▸ TASK DIRECTIONS
Print verbatim the opening line of the material and every subsequent line through the one containing "R4: 3.3k (W2, W9) -> 3.3k (GND, W2)".

────────────────────

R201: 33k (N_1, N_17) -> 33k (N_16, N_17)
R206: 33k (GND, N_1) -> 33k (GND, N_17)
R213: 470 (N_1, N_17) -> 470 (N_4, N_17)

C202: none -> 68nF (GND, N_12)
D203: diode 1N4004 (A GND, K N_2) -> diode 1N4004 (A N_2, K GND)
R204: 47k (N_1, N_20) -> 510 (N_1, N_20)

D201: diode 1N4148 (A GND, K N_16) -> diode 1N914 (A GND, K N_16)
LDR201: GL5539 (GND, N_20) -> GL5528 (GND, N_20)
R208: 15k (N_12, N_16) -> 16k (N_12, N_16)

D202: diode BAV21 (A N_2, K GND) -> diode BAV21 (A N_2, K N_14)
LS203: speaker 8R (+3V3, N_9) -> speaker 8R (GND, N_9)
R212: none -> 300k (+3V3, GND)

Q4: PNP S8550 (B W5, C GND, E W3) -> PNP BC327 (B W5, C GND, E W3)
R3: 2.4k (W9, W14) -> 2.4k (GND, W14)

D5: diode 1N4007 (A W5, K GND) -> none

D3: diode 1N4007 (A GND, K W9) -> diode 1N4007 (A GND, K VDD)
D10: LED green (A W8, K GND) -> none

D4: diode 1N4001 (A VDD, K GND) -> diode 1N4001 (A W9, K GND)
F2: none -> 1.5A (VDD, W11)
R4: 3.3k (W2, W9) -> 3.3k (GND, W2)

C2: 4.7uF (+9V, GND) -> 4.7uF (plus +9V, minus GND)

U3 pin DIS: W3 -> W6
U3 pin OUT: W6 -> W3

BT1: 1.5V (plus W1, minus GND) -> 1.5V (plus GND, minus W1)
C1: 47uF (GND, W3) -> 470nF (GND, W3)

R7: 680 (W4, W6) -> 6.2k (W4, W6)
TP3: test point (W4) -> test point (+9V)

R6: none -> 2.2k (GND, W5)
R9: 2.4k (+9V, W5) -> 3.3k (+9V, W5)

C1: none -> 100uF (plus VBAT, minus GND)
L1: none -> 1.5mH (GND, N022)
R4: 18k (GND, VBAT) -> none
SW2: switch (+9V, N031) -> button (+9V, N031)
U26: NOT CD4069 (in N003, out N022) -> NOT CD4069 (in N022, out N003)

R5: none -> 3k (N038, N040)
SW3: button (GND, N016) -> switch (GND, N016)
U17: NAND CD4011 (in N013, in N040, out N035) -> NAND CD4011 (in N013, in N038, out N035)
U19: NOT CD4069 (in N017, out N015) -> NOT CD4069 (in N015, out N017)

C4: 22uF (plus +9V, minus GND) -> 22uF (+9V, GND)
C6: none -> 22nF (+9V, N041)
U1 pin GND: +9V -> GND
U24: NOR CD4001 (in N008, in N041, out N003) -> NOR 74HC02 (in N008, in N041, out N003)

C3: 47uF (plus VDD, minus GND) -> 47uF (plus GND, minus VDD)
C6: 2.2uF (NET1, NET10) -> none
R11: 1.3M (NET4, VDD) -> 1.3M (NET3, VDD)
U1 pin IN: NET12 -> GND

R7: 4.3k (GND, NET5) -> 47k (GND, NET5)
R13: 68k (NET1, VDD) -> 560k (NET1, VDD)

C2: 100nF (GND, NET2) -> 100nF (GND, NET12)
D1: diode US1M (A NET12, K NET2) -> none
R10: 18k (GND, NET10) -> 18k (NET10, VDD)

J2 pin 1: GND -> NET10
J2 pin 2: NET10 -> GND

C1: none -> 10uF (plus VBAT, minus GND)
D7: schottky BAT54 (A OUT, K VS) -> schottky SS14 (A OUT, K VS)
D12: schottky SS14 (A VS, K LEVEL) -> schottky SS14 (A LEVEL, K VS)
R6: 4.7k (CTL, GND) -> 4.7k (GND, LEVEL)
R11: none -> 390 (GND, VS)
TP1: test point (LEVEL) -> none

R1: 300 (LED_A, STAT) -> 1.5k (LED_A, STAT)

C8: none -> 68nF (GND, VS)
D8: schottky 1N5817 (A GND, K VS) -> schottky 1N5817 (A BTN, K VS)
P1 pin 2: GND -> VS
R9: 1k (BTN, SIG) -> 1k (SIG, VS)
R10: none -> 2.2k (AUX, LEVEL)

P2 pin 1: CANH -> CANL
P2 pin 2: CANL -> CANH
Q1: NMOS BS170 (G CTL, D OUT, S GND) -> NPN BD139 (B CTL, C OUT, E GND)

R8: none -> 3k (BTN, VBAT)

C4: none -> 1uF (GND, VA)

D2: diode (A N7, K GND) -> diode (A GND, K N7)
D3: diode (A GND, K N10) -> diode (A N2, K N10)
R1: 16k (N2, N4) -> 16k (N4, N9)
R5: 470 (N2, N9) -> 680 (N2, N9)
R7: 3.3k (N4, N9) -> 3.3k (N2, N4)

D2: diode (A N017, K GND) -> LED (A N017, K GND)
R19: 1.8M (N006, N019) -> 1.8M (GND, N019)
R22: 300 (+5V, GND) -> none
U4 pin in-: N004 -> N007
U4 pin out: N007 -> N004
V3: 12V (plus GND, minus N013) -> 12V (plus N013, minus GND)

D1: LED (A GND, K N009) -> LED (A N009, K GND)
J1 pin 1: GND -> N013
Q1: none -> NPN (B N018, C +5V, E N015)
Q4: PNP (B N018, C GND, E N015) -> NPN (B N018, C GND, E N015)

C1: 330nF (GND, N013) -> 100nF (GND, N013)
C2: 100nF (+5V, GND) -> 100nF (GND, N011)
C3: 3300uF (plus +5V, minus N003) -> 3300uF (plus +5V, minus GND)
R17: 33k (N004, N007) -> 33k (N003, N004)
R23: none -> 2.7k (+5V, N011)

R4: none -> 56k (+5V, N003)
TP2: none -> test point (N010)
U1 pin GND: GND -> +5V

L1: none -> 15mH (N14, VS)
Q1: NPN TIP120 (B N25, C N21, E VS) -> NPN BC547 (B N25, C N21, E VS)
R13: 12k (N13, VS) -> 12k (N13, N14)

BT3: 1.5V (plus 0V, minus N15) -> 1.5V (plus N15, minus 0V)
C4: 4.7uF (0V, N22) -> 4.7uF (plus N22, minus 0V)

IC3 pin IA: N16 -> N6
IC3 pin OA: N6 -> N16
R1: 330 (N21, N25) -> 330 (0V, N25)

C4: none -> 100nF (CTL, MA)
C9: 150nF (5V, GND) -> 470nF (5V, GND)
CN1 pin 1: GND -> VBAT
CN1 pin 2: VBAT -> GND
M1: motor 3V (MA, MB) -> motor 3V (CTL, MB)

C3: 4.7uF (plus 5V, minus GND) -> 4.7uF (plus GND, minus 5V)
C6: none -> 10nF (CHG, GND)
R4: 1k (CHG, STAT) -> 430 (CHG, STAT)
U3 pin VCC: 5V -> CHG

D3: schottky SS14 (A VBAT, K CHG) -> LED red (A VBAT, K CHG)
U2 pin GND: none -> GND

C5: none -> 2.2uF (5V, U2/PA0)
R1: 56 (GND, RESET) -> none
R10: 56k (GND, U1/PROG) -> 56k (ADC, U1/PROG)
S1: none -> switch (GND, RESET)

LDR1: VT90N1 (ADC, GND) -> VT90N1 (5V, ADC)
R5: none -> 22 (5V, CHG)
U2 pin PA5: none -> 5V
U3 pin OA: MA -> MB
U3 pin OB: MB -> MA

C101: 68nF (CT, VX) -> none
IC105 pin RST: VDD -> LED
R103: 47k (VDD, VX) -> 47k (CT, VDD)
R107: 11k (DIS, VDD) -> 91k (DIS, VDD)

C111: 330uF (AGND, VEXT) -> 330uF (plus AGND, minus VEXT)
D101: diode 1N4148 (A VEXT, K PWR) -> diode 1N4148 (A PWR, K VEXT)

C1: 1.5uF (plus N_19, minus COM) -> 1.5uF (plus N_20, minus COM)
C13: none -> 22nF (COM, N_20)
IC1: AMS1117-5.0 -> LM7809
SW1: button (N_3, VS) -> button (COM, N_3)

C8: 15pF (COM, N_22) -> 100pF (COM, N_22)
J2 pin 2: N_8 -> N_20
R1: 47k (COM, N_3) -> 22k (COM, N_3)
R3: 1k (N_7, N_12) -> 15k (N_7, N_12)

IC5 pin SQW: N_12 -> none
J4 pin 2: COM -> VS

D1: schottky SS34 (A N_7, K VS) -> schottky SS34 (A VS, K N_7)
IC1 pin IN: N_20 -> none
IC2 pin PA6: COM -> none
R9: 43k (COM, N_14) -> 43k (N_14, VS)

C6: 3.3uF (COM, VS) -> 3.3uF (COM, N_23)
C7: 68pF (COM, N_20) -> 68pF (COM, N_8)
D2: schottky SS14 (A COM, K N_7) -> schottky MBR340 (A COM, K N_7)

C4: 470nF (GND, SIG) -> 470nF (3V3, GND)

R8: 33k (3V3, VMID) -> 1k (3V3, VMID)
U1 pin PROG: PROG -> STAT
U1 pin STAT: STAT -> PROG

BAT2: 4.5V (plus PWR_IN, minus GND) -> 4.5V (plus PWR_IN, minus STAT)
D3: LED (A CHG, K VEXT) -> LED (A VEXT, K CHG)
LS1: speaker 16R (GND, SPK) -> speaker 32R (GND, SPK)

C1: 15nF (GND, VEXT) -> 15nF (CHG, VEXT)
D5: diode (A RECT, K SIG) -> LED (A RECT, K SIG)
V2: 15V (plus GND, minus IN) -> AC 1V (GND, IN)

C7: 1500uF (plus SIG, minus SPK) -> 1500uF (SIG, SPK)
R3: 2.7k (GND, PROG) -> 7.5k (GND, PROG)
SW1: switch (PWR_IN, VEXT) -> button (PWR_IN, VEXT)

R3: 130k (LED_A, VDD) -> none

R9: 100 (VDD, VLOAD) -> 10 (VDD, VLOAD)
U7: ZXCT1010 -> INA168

────────────────────

▸ RESULT
R201: 33k (N_1, N_17) -> 33k (N_16, N_17)
R206: 33k (GND, N_1) -> 33k (GND, N_17)
R213: 470 (N_1, N_17) -> 470 (N_4, N_17)

C202: none -> 68nF (GND, N_12)
D203: diode 1N4004 (A GND, K N_2) -> diode 1N4004 (A N_2, K GND)
R204: 47k (N_1, N_20) -> 510 (N_1, N_20)

D201: diode 1N4148 (A GND, K N_16) -> diode 1N914 (A GND, K N_16)
LDR201: GL5539 (GND, N_20) -> GL5528 (GND, N_20)
R208: 15k (N_12, N_16) -> 16k (N_12, N_16)

D202: diode BAV21 (A N_2, K GND) -> diode BAV21 (A N_2, K N_14)
LS203: speaker 8R (+3V3, N_9) -> speaker 8R (GND, N_9)
R212: none -> 300k (+3V3, GND)

Q4: PNP S8550 (B W5, C GND, E W3) -> PNP BC327 (B W5, C GND, E W3)
R3: 2.4k (W9, W14) -> 2.4k (GND, W14)

D5: diode 1N4007 (A W5, K GND) -> none

D3: diode 1N4007 (A GND, K W9) -> diode 1N4007 (A GND, K VDD)
D10: LED green (A W8, K GND) -> none

D4: diode 1N4001 (A VDD, K GND) -> diode 1N4001 (A W9, K GND)
F2: none -> 1.5A (VDD, W11)
R4: 3.3k (W2, W9) -> 3.3k (GND, W2)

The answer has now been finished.